── DATA FOR THIS TASK ──

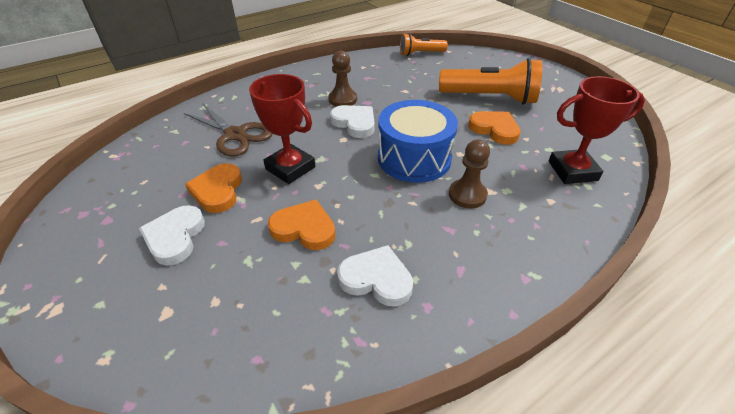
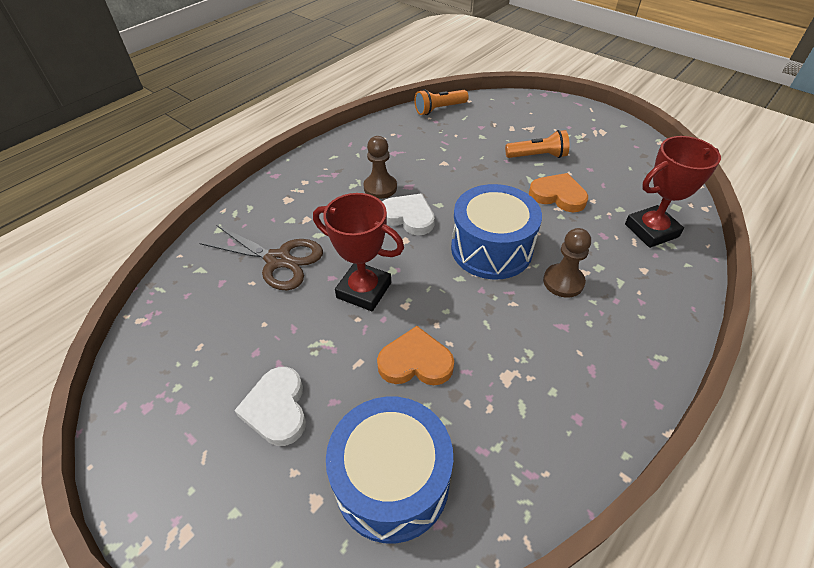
camera: 15 degrees left, 5 degrees up
(218, 191) = (295, 338): orange heart -> none
(235, 314) = (392, 481): none -> blue drum
(376, 279) = (516, 401): white heart -> none
(490, 98) = (537, 156): orange flashlight -> orange flashlight, size x0.57

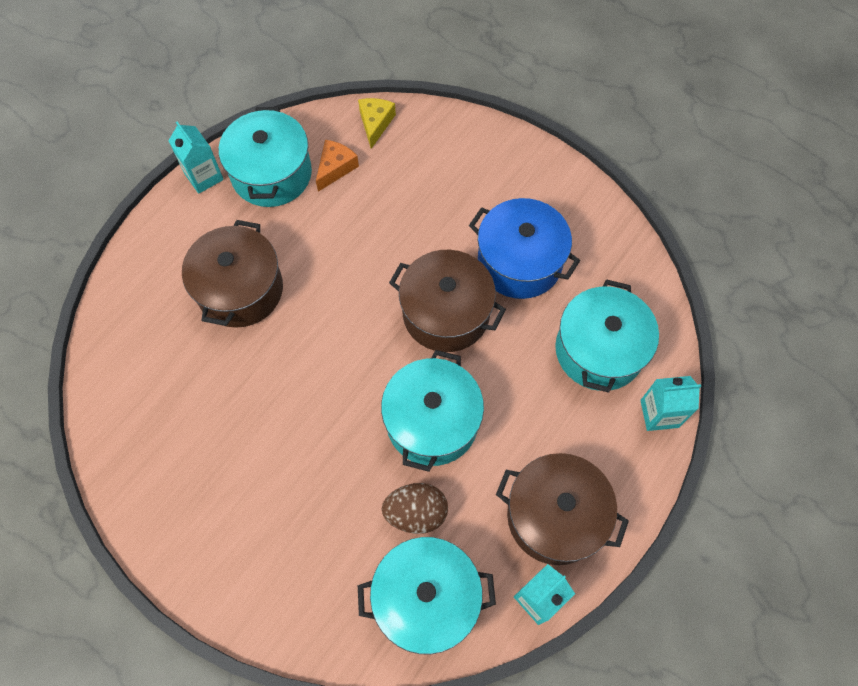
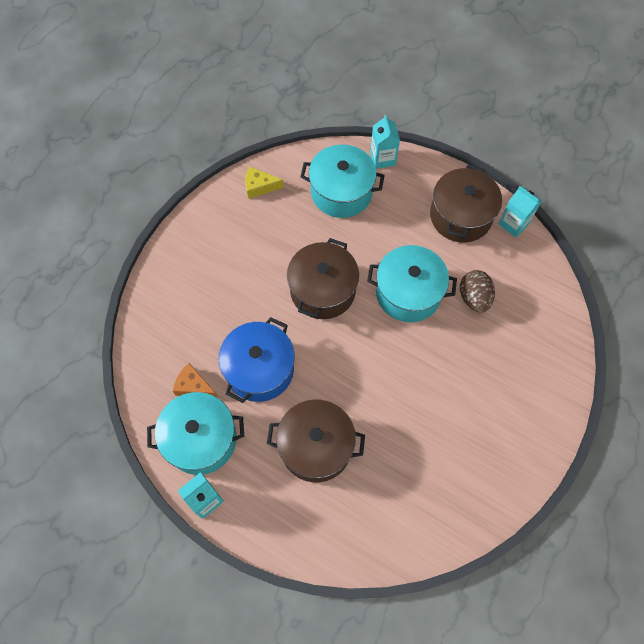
camera: 95 degrees left, 0 degrees up
(375, 123) = (147, 358): yellow cheese -> yellow cheese (259, 186)
(426, 599) = (528, 287): turquoise pot -> none
(519, 262) = (275, 243): blue pot -> blue pot (259, 369)

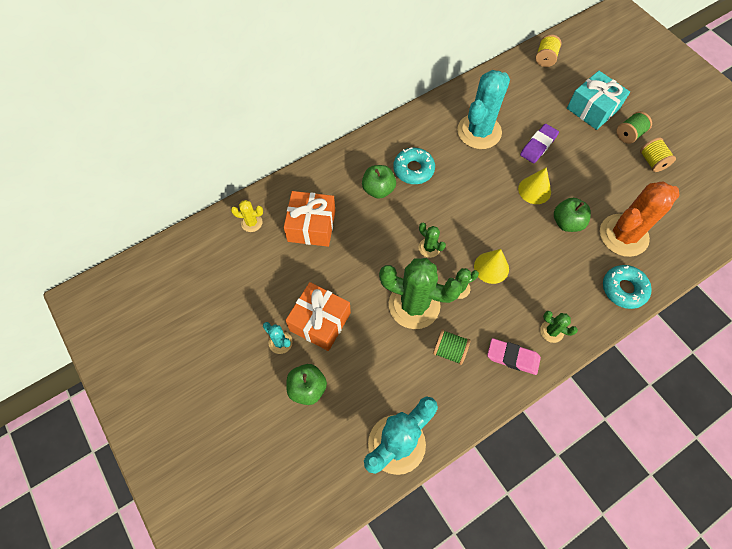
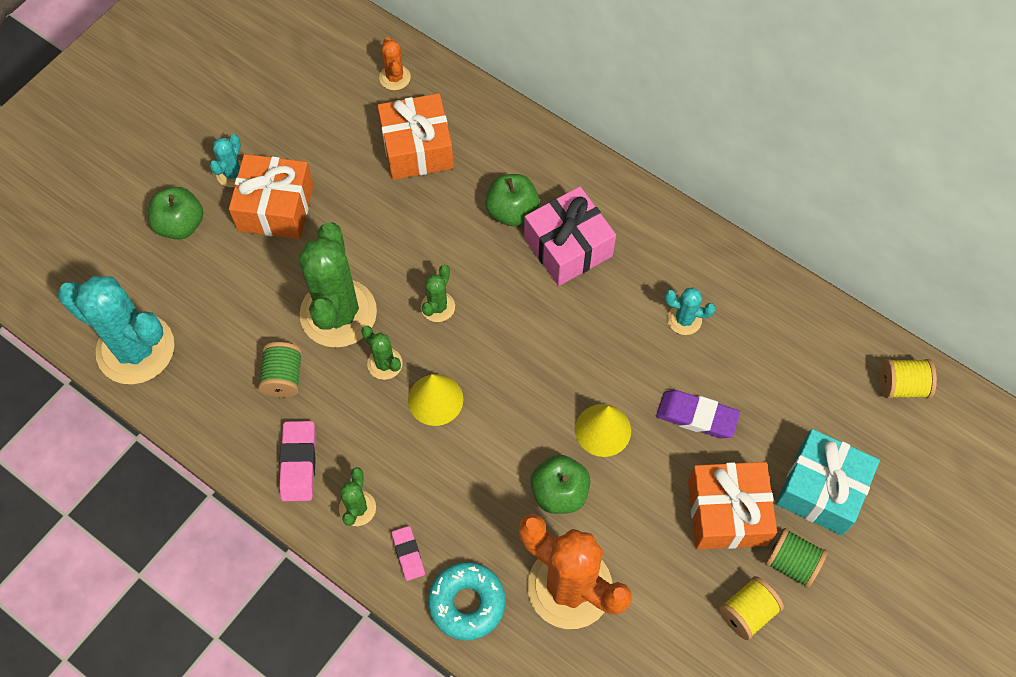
camera: 70 degrees right, 0 degrees up
(251, 223) = (395, 77): yellow cactus -> orange cactus
(413, 169) = (568, 247): turquoise donut -> pink gift
(479, 131) = (684, 319): turquoise cactus -> turquoise cactus, size x0.45
(587, 311) = (408, 554): none -> pink eraser
(596, 151) = (727, 512): none -> orange gift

───

#### [WHAT YOU WILL DO]
Reproduce the data above verbatim, minus any images.

#### [SOLUTION TO THIS PROBLEM]
camera: 15 degrees left, 5 degrees up
(218, 191) = (295, 338): orange heart -> none
(235, 314) = (392, 481): none -> blue drum
(376, 279) = (516, 401): white heart -> none
(490, 98) = (537, 156): orange flashlight -> orange flashlight, size x0.57

camera: 95 degrees left, 0 degrees up
(375, 123) = (147, 358): yellow cheese -> yellow cheese (259, 186)
(426, 599) = (528, 287): turquoise pot -> none
(519, 262) = (275, 243): blue pot -> blue pot (259, 369)

camera: 70 degrees right, 0 degrees up
(251, 223) = (395, 77): yellow cactus -> orange cactus
(413, 169) = (568, 247): turquoise donut -> pink gift
(479, 131) = (684, 319): turquoise cactus -> turquoise cactus, size x0.45
(587, 311) = (408, 554): none -> pink eraser
(596, 151) = (727, 512): none -> orange gift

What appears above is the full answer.